Task statement:
Exactly as they stand, give the records below again, with no images.

Provided information START

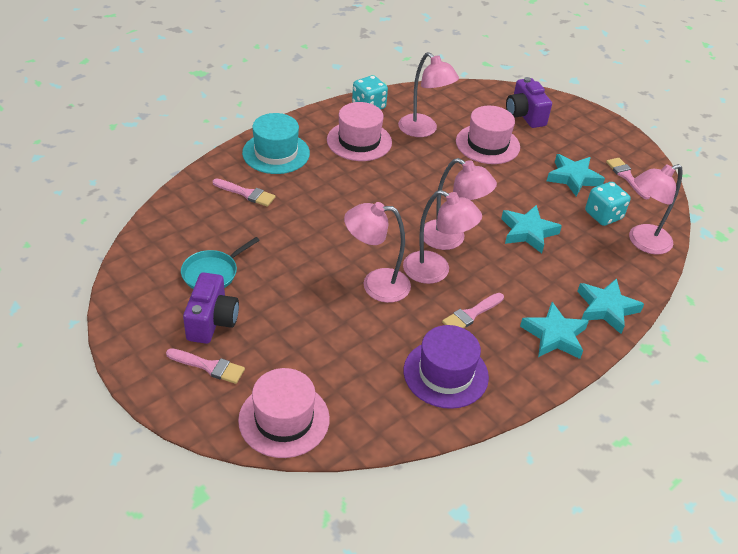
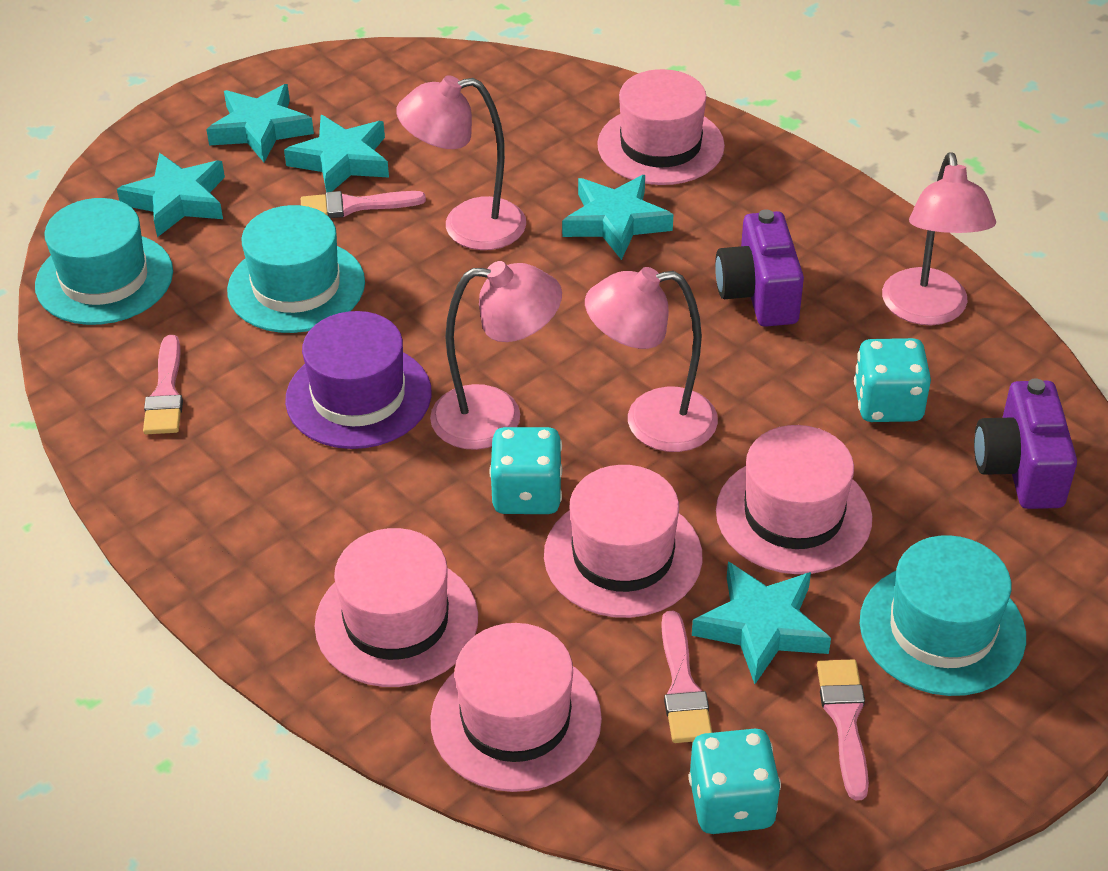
pink hat: 3 -> 5
pink lamp: 5 -> 4
turquoise dice: 2 -> 3
turquoise hat: 1 -> 3
turquoise pan: 1 -> 0
turquoise star: 4 -> 5

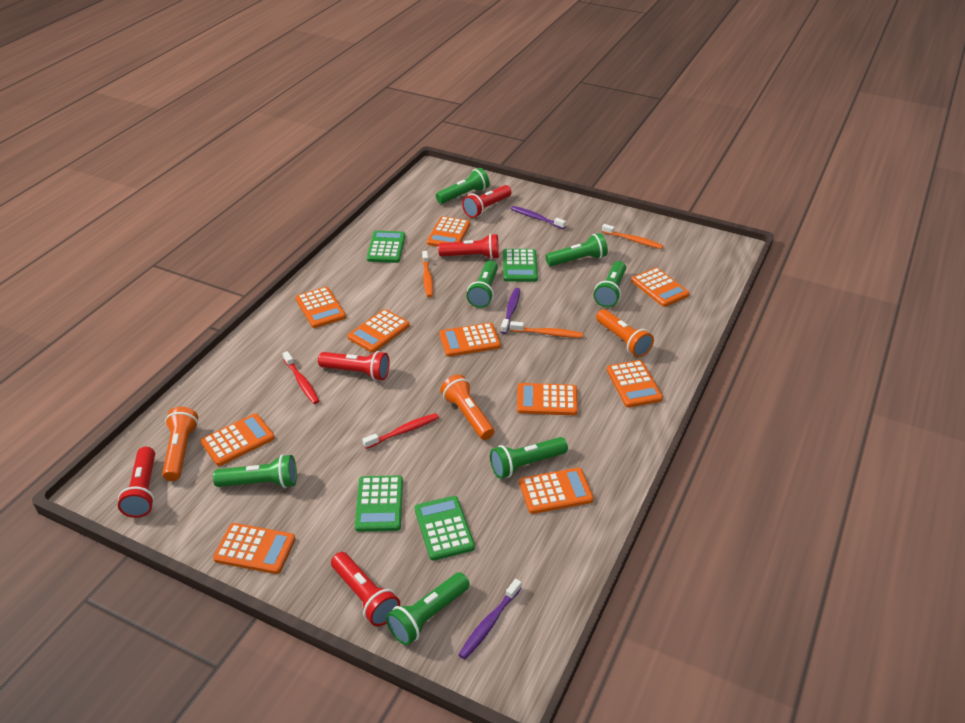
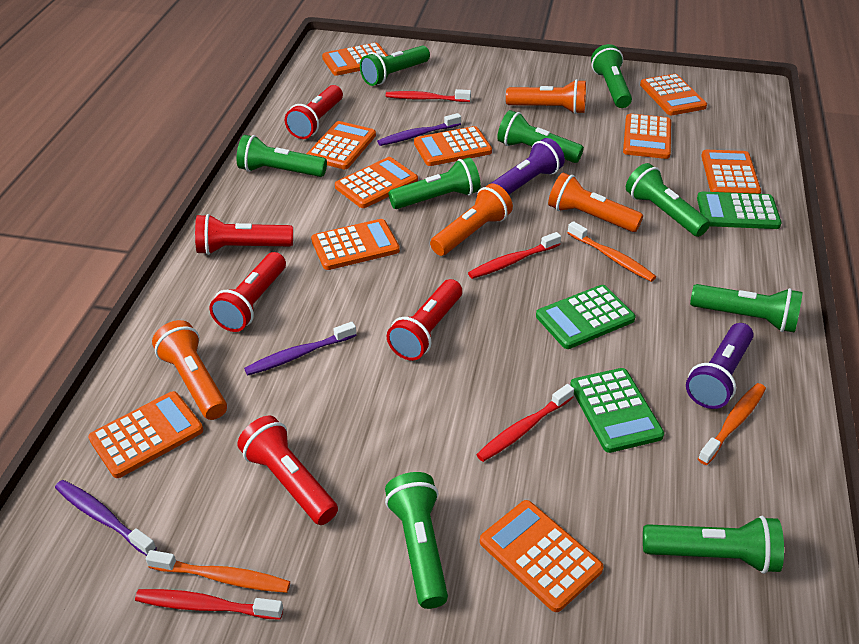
green calculator: 4 -> 3
green flashlight: 7 -> 9
orange flashlight: 3 -> 4
purple flashlight: 0 -> 2
red toothbrush: 2 -> 4

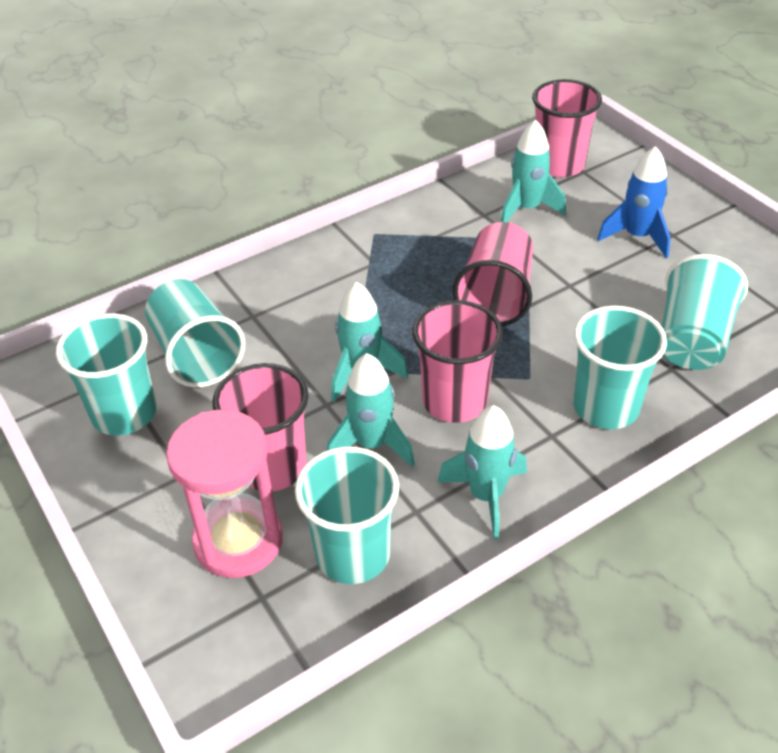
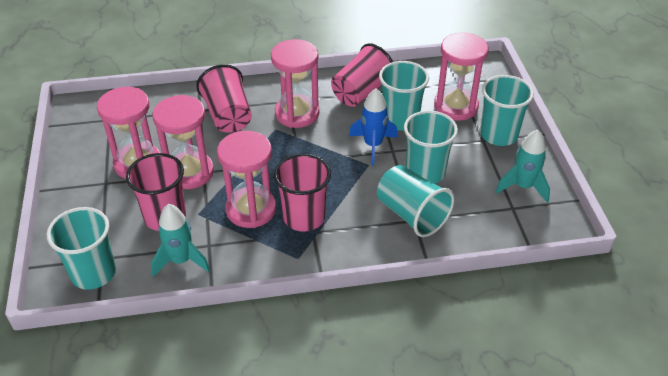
pink hourglass: 1 -> 5
turquoise rocket: 4 -> 2

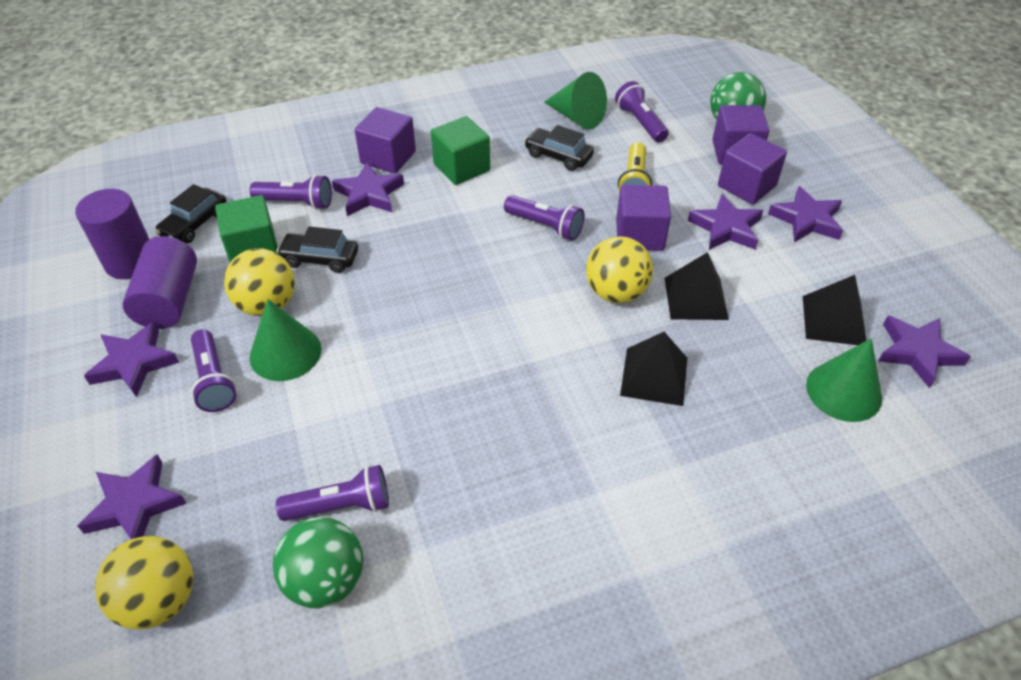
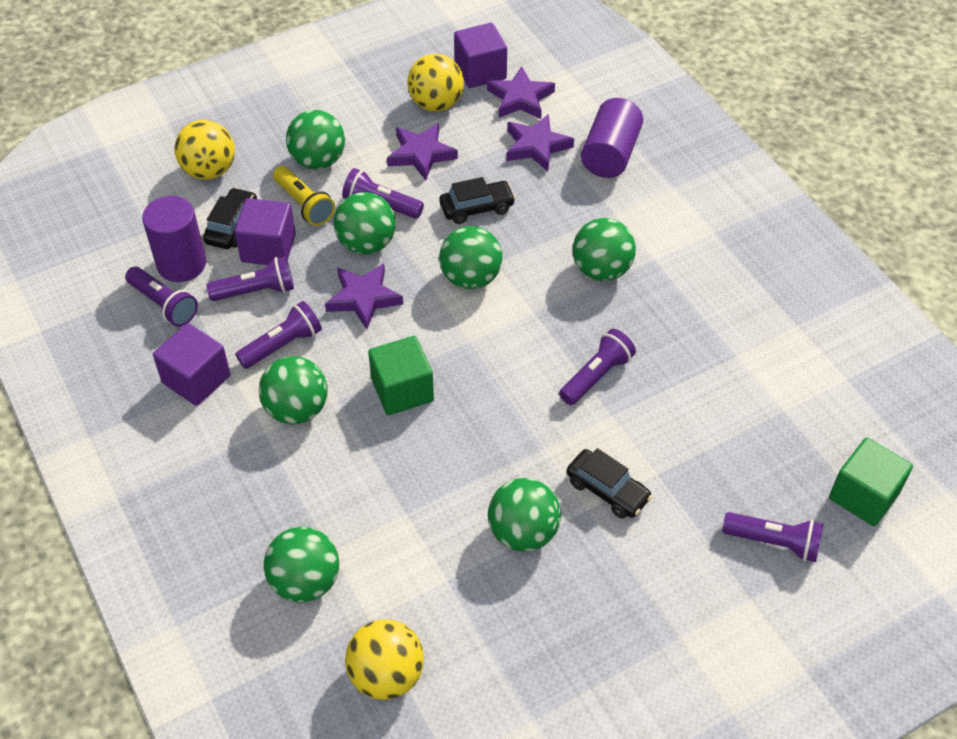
black pyramid: 3 -> 0
green ball: 2 -> 7
green cone: 3 -> 0
purple cube: 4 -> 3
purple flashlight: 5 -> 6
purple star: 6 -> 4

Provided information END

Result of this exercise:
pink hat: 3 -> 5
pink lamp: 5 -> 4
turquoise dice: 2 -> 3
turquoise hat: 1 -> 3
turquoise pan: 1 -> 0
turquoise star: 4 -> 5

green calculator: 4 -> 3
green flashlight: 7 -> 9
orange flashlight: 3 -> 4
purple flashlight: 0 -> 2
red toothbrush: 2 -> 4

pink hourglass: 1 -> 5
turquoise rocket: 4 -> 2

black pyramid: 3 -> 0
green ball: 2 -> 7
green cone: 3 -> 0
purple cube: 4 -> 3
purple flashlight: 5 -> 6
purple star: 6 -> 4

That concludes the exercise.